*** Recorded data

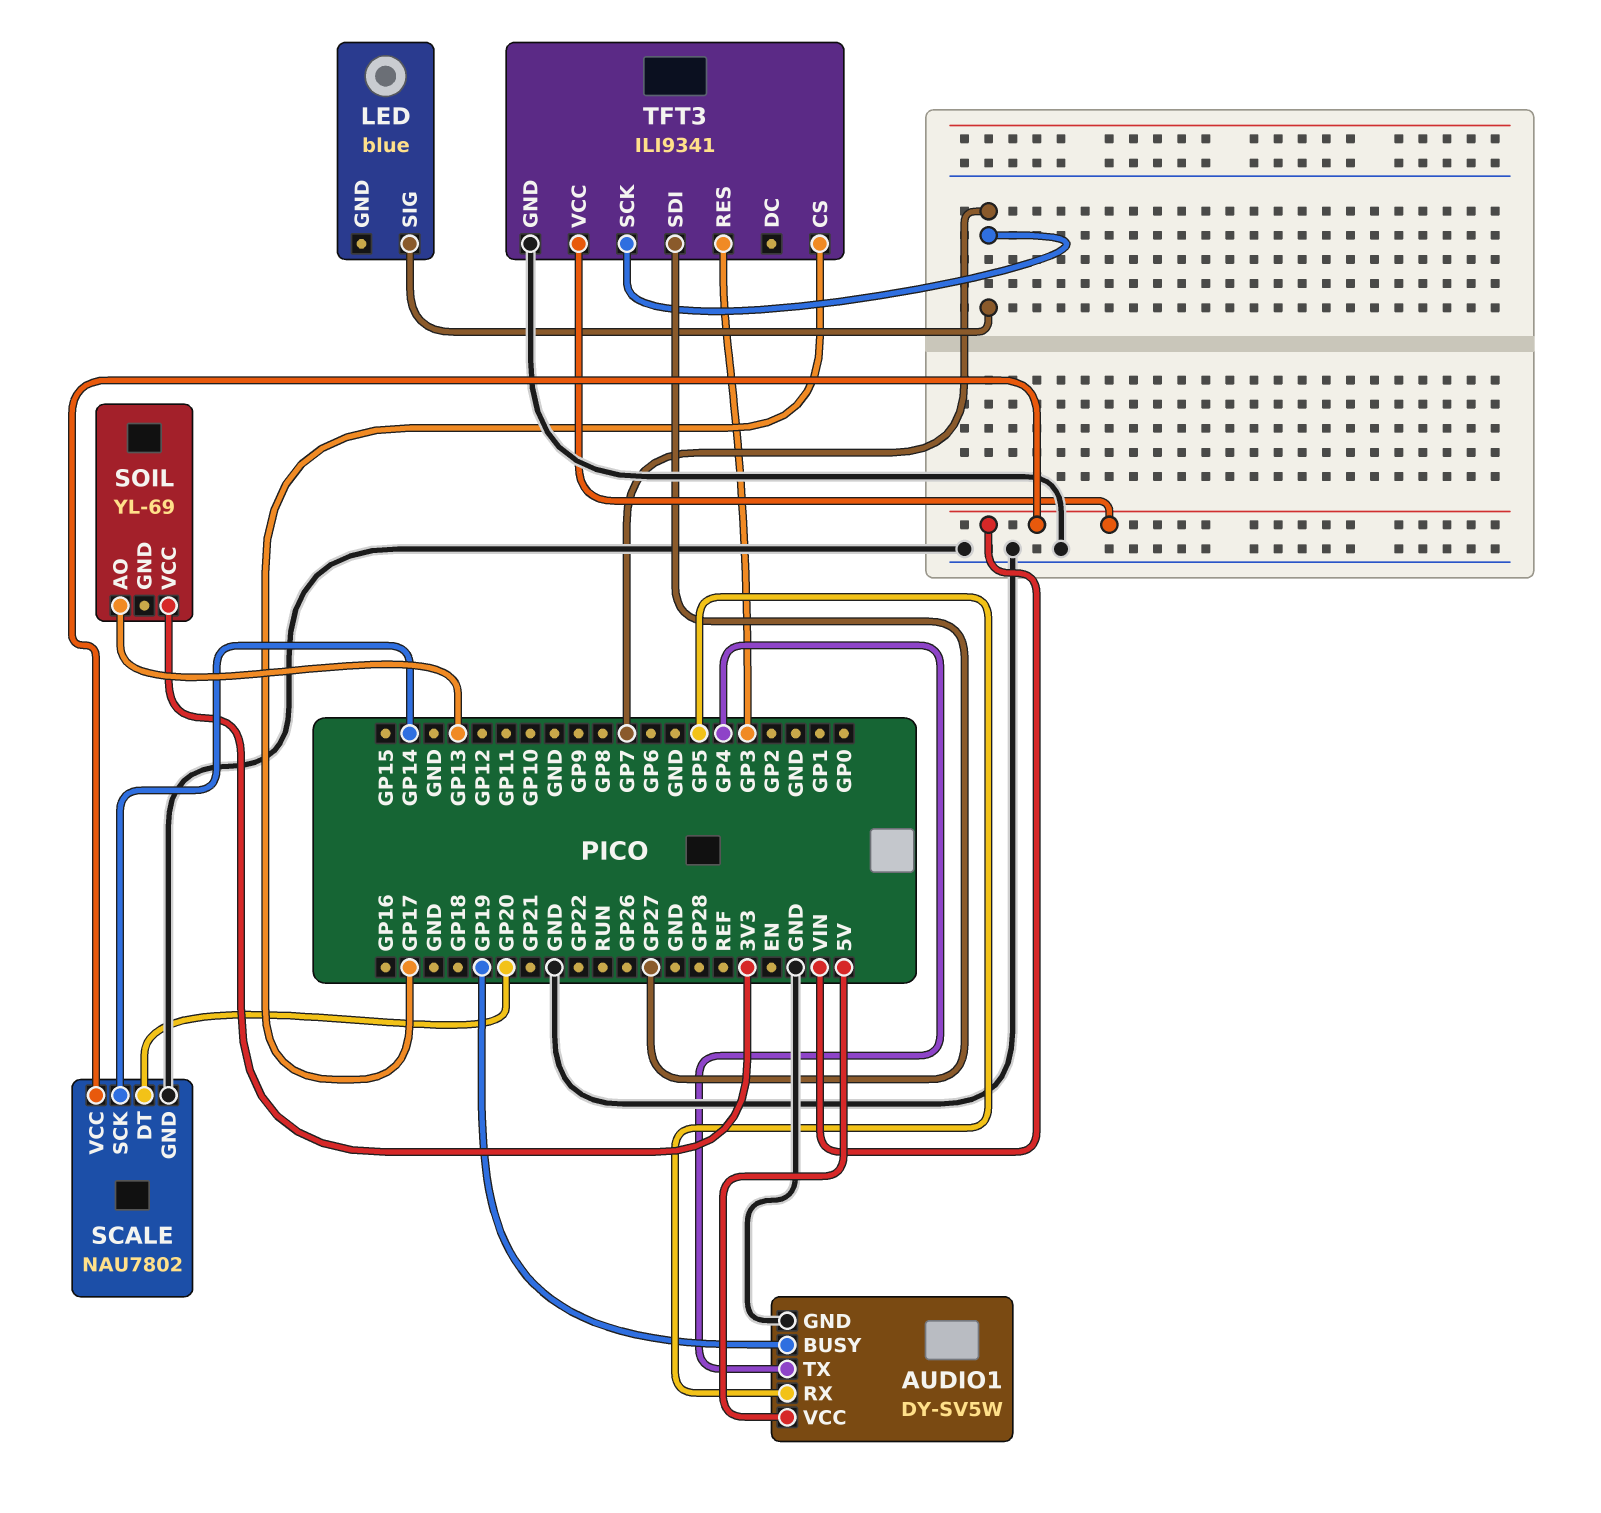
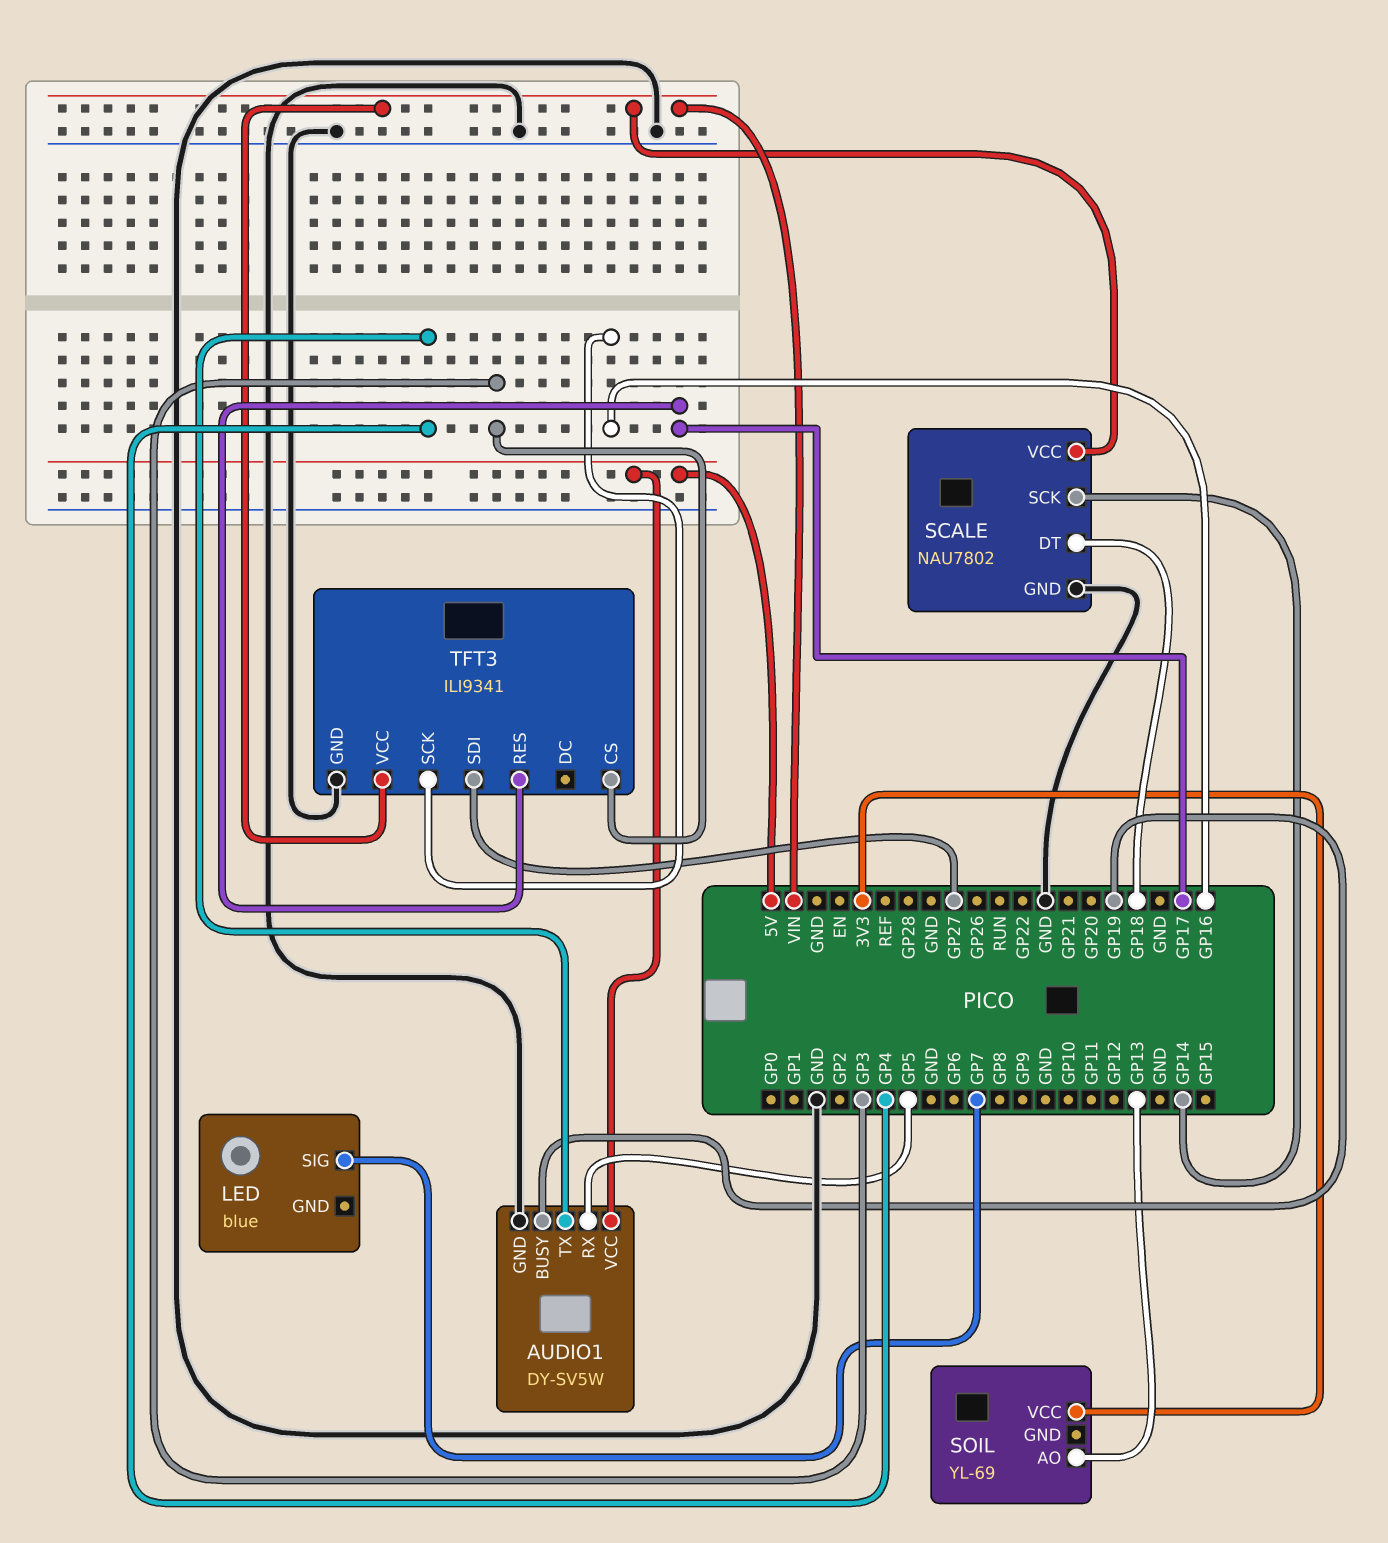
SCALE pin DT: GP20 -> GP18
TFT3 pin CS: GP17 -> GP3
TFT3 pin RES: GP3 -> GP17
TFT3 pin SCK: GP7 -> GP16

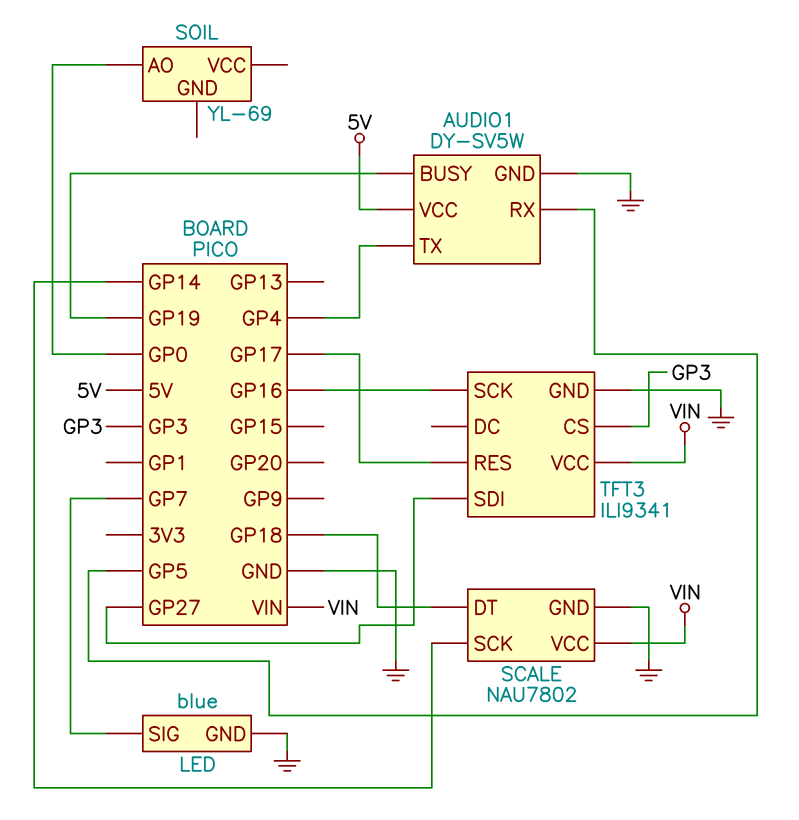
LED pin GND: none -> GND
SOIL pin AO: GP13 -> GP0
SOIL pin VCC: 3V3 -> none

******

▶ **Work to be completed**
Your task is to copy every line of the entries that contains the string "SOIL".

▶ **Answer for the task**
SOIL pin AO: GP13 -> GP0
SOIL pin VCC: 3V3 -> none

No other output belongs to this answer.